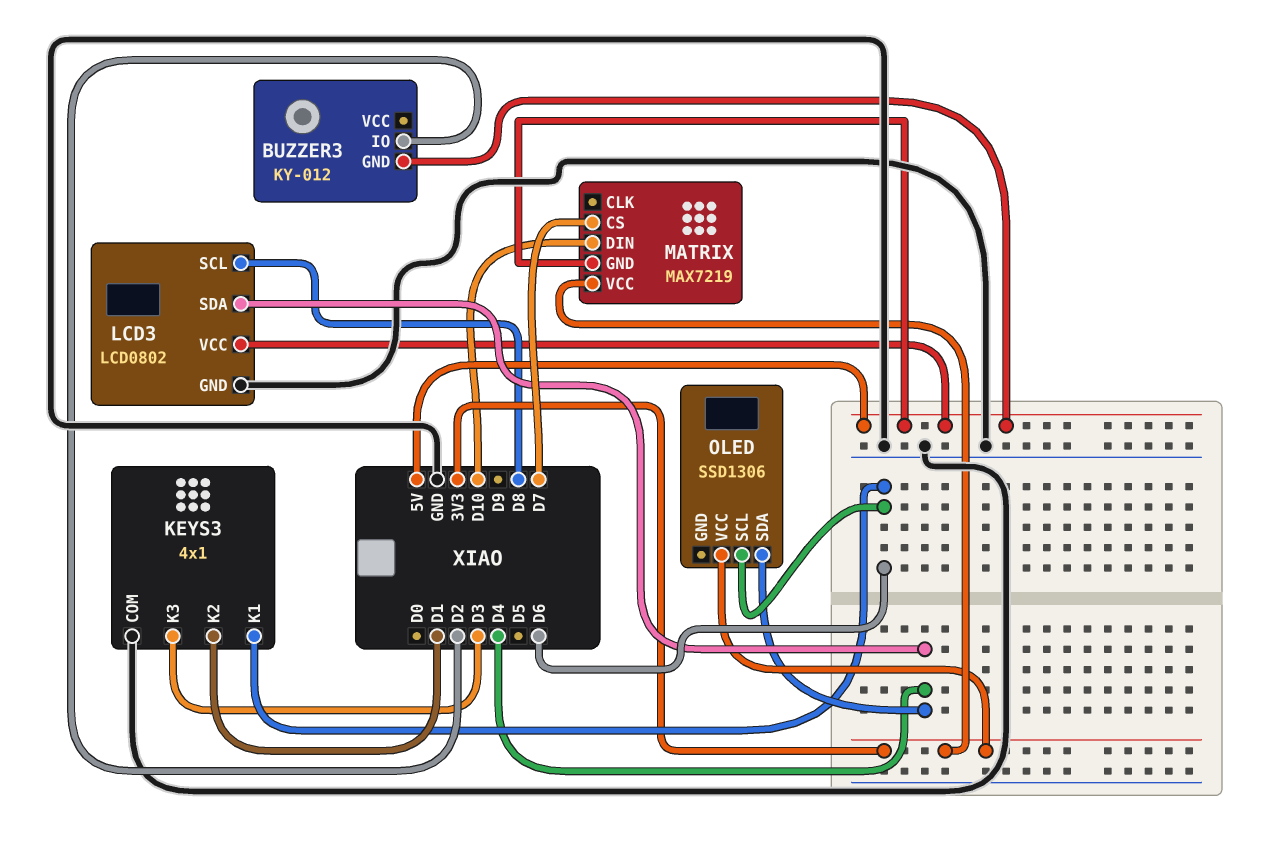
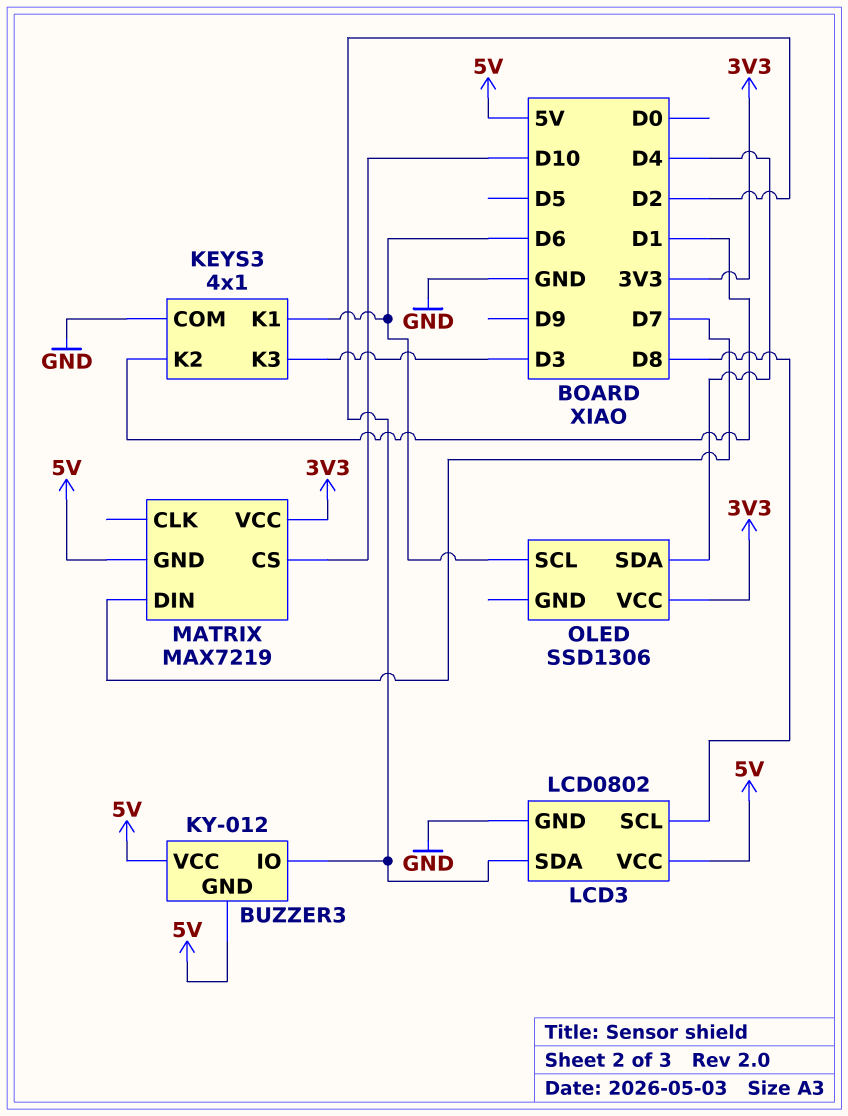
BUZZER3 pin VCC: none -> 5V
LCD3 pin SDA: D4 -> D2
MATRIX pin CS: D7 -> D10
MATRIX pin DIN: D10 -> D7

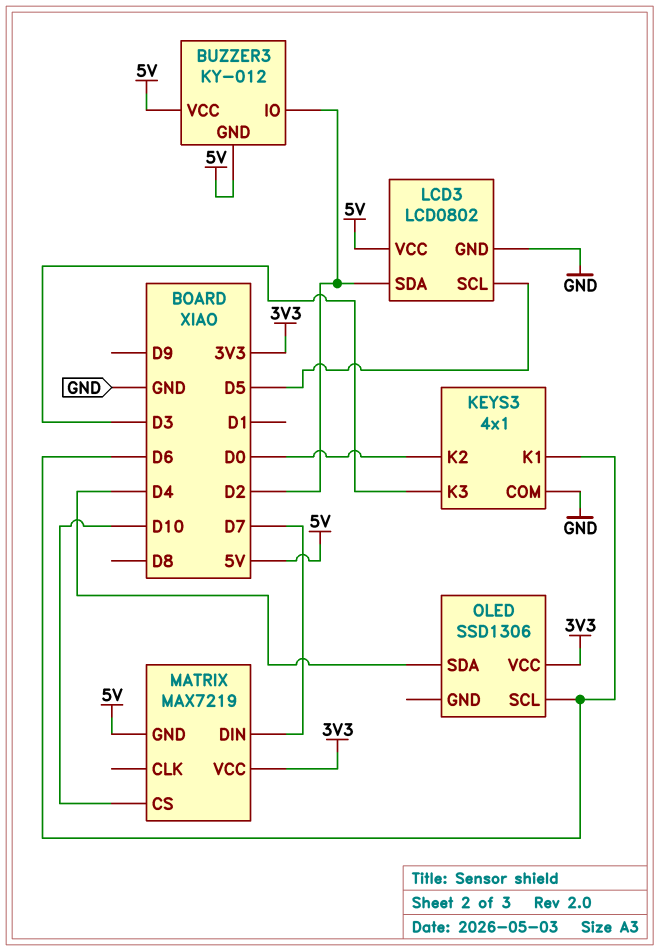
KEYS3 pin K2: D1 -> D0
LCD3 pin SCL: D8 -> D5

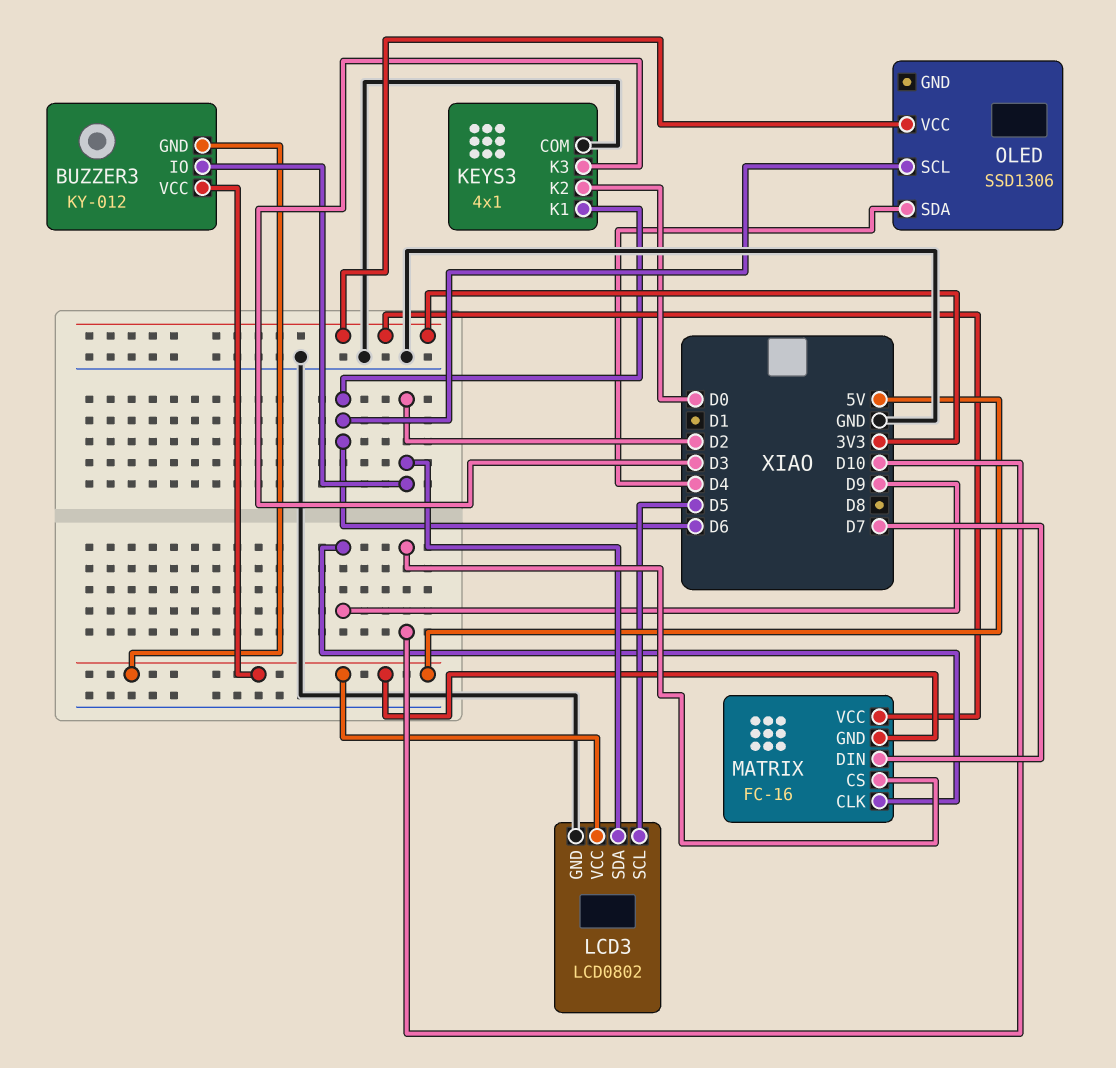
MATRIX: MAX7219 -> FC-16
MATRIX pin CLK: none -> D9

:: EXERCISE DIRECTIONS ::
Reproduce exactly, and only, the lines from the one with "KEYS3 pin K2: D1 -> D0" to the final line of the listing above; the pictures are to be left out.

:: RESULT OF THE TASK ::
KEYS3 pin K2: D1 -> D0
LCD3 pin SCL: D8 -> D5

MATRIX: MAX7219 -> FC-16
MATRIX pin CLK: none -> D9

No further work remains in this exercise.